What is required: Everything in the listing below must be set down again exactly, apart from the pictures.

Data for review:
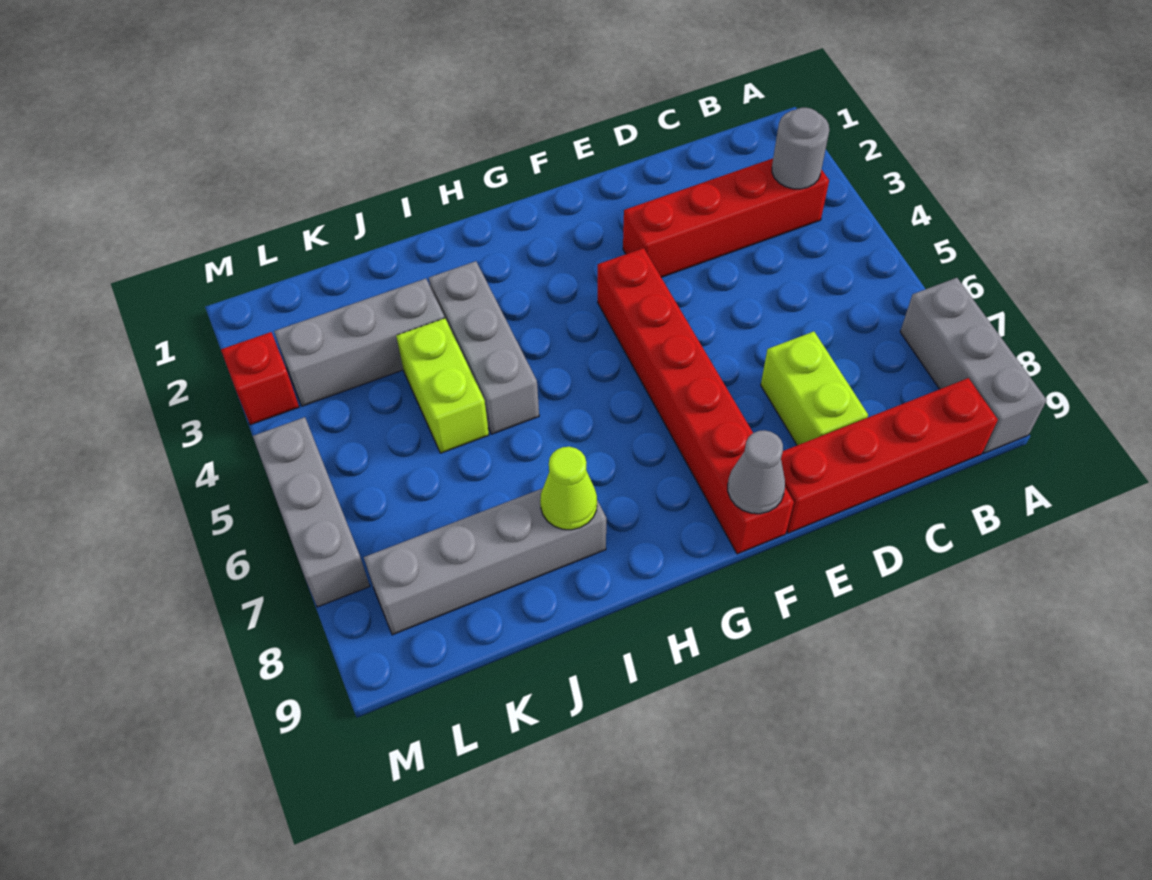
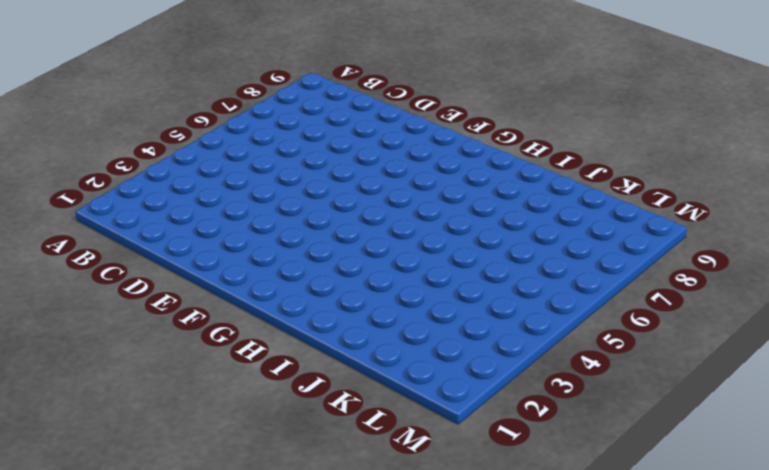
none -> grey brick A7:A9 level 1
none -> red brick B3:E3 level 1
none -> red brick B9:E9 level 1

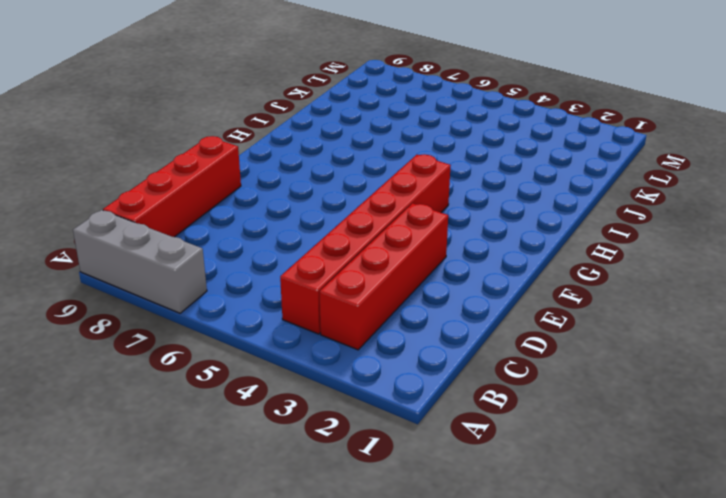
red brick B4:G4 level 1 -> red brick F4:F9 level 1
none -> lime brick D7:D8 level 1
none -> grey brick I3:I5 level 1
none -> grey brick I8:L8 level 1

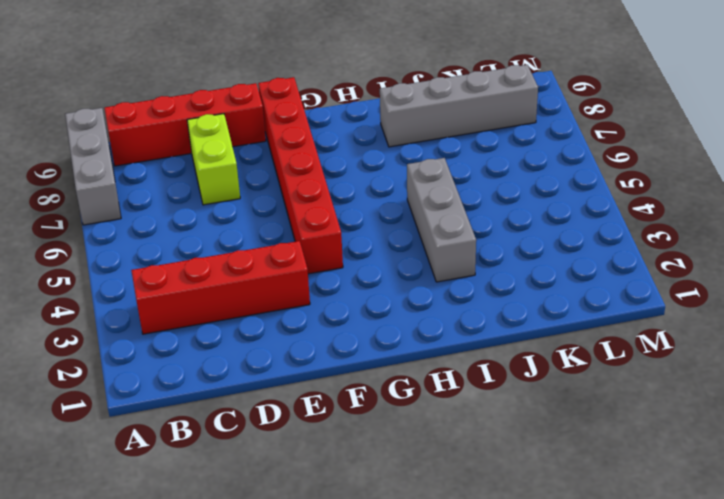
none -> grey brick J3:L3 level 1
none -> lime brick J4:J5 level 1
none -> red brick M3 level 1

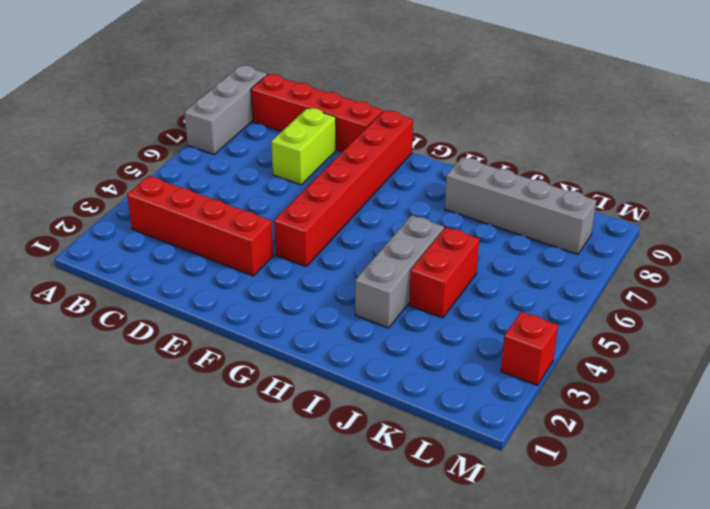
red brick J4:J5 level 1 -> lime brick J4:J5 level 1
none -> grey brick J3:L3 level 1
none -> grey brick M5:M7 level 1
none -> grey round brick B3 level 2

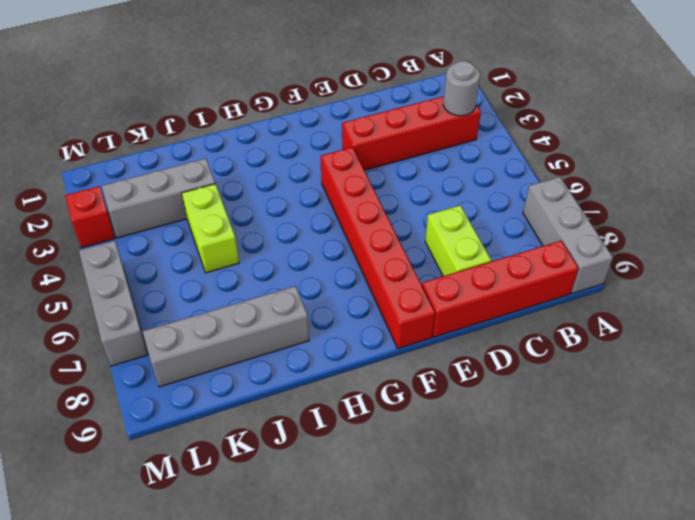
none -> grey brick I3:I5 level 1
none -> grey cone F9 level 2
none -> lime cone I8 level 2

Task solution:
none -> grey brick A7:A9 level 1
none -> red brick B3:E3 level 1
none -> red brick B9:E9 level 1

red brick B4:G4 level 1 -> red brick F4:F9 level 1
none -> lime brick D7:D8 level 1
none -> grey brick I3:I5 level 1
none -> grey brick I8:L8 level 1

none -> grey brick J3:L3 level 1
none -> lime brick J4:J5 level 1
none -> red brick M3 level 1

red brick J4:J5 level 1 -> lime brick J4:J5 level 1
none -> grey brick J3:L3 level 1
none -> grey brick M5:M7 level 1
none -> grey round brick B3 level 2

none -> grey brick I3:I5 level 1
none -> grey cone F9 level 2
none -> lime cone I8 level 2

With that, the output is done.